=== Section Start ===
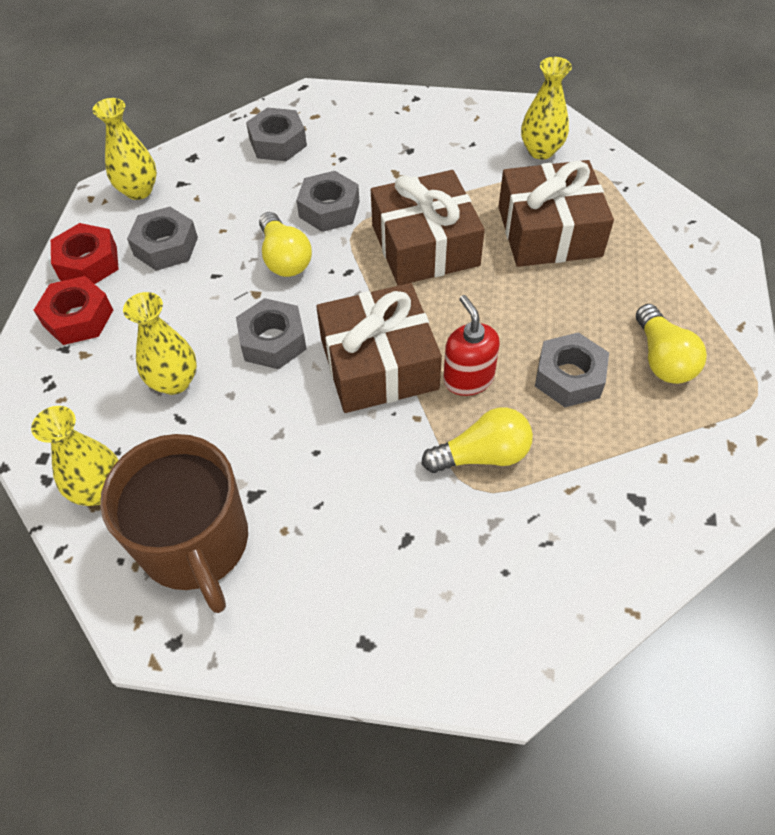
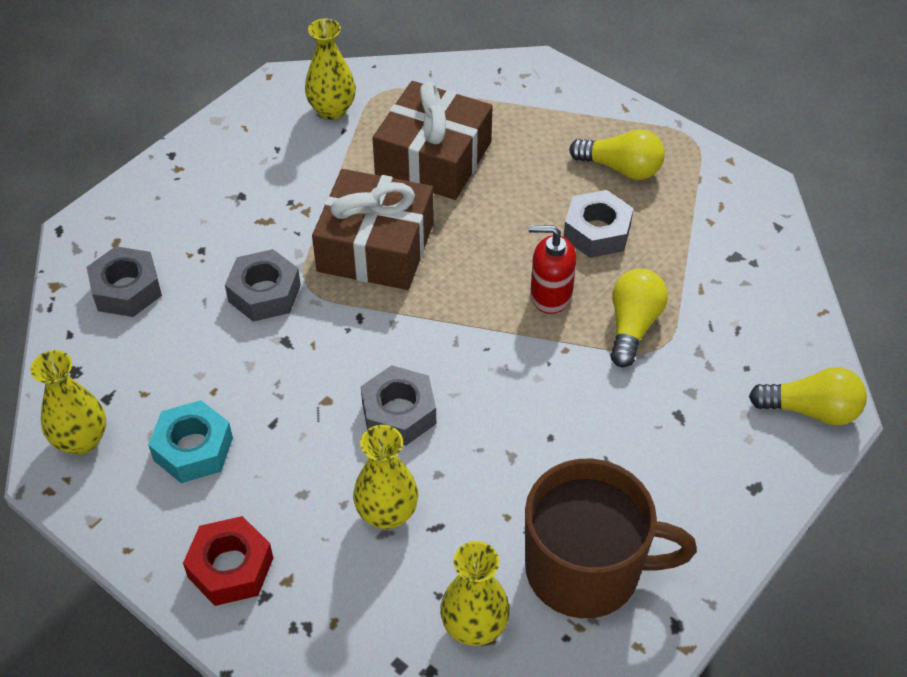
camera: 60 degrees left, 5 degrees down
(88, 263) = (154, 529): red nut -> none
(166, 246) = (193, 449): grey nut -> turquoise nut
(284, 258) = (299, 357): yellow light bulb -> yellow light bulb (811, 410)
(379, 364) = (487, 347): brown gift -> none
=== Section End ===
## What needs to be done
For this exercise, write the listing out again exactly, excluding all images.

## Solution to the exercise
camera: 60 degrees left, 5 degrees down
(88, 263) = (154, 529): red nut -> none
(166, 246) = (193, 449): grey nut -> turquoise nut
(284, 258) = (299, 357): yellow light bulb -> yellow light bulb (811, 410)
(379, 364) = (487, 347): brown gift -> none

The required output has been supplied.